▸ Description of the task
When you write out the listing, keep every character and omit the pictures.

▸ Available data

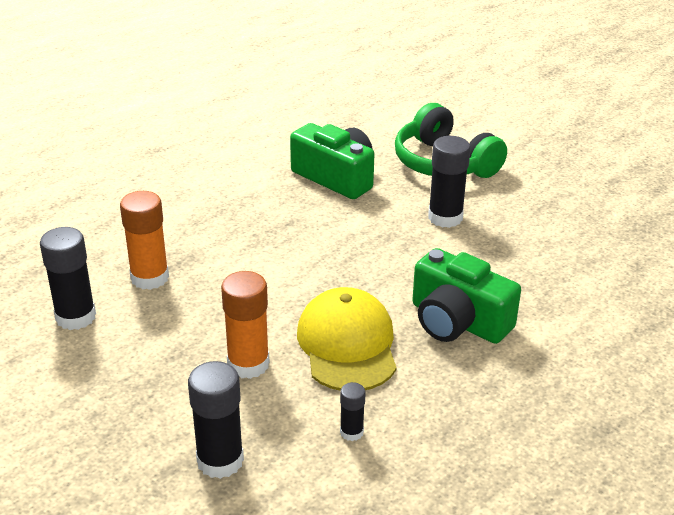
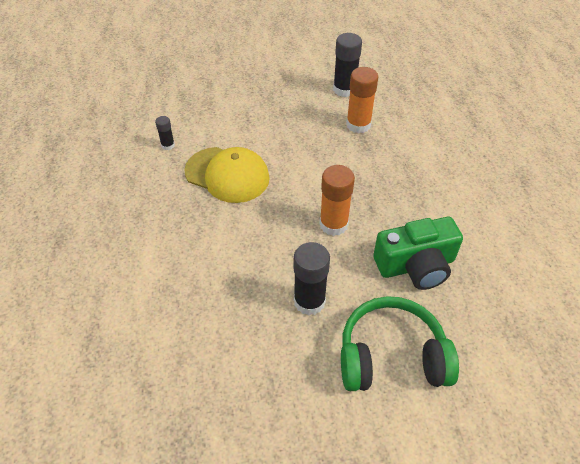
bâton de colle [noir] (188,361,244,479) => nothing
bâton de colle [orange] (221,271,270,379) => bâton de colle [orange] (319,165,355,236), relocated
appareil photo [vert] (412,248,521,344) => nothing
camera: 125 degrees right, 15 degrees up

▸ Answer section
bâton de colle [noir] (188,361,244,479) => nothing
bâton de colle [orange] (221,271,270,379) => bâton de colle [orange] (319,165,355,236), relocated
appareil photo [vert] (412,248,521,344) => nothing
camera: 125 degrees right, 15 degrees up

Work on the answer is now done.